┌─ Data extract

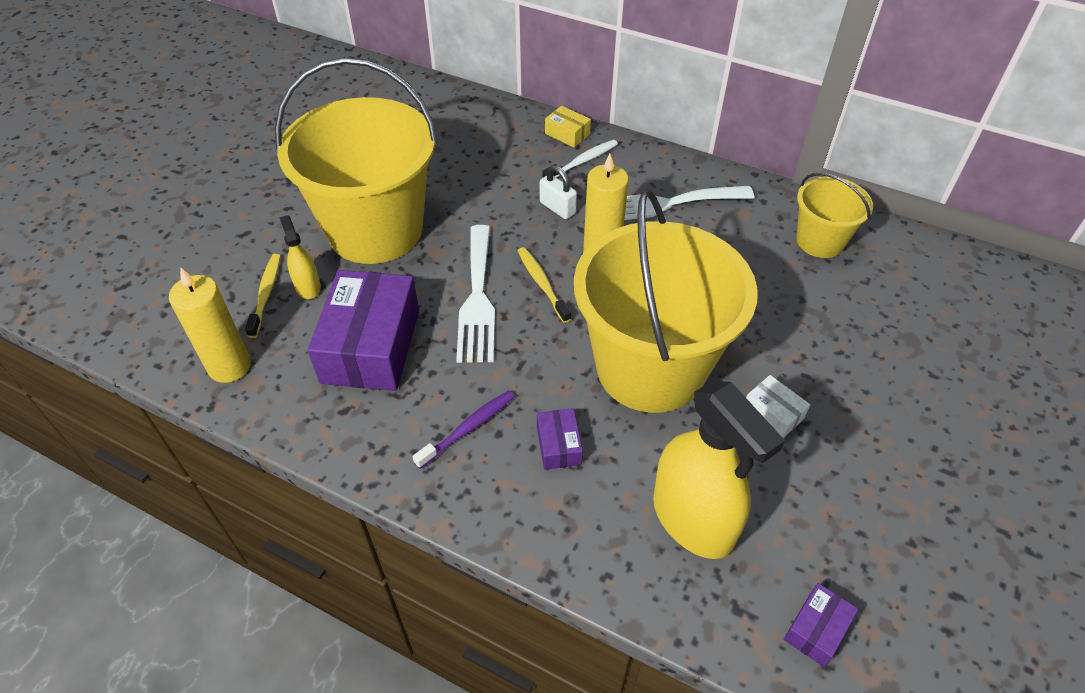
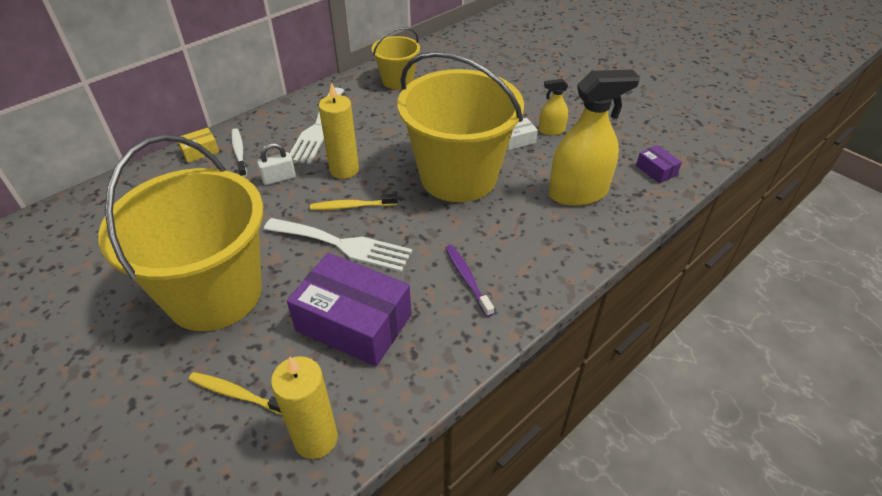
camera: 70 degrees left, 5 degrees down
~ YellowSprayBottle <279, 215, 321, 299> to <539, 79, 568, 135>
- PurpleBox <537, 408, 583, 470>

└─

Your instructions
Write the lines above out again exactly, without any of their pictures.

Answer box
camera: 70 degrees left, 5 degrees down
~ YellowSprayBottle <279, 215, 321, 299> to <539, 79, 568, 135>
- PurpleBox <537, 408, 583, 470>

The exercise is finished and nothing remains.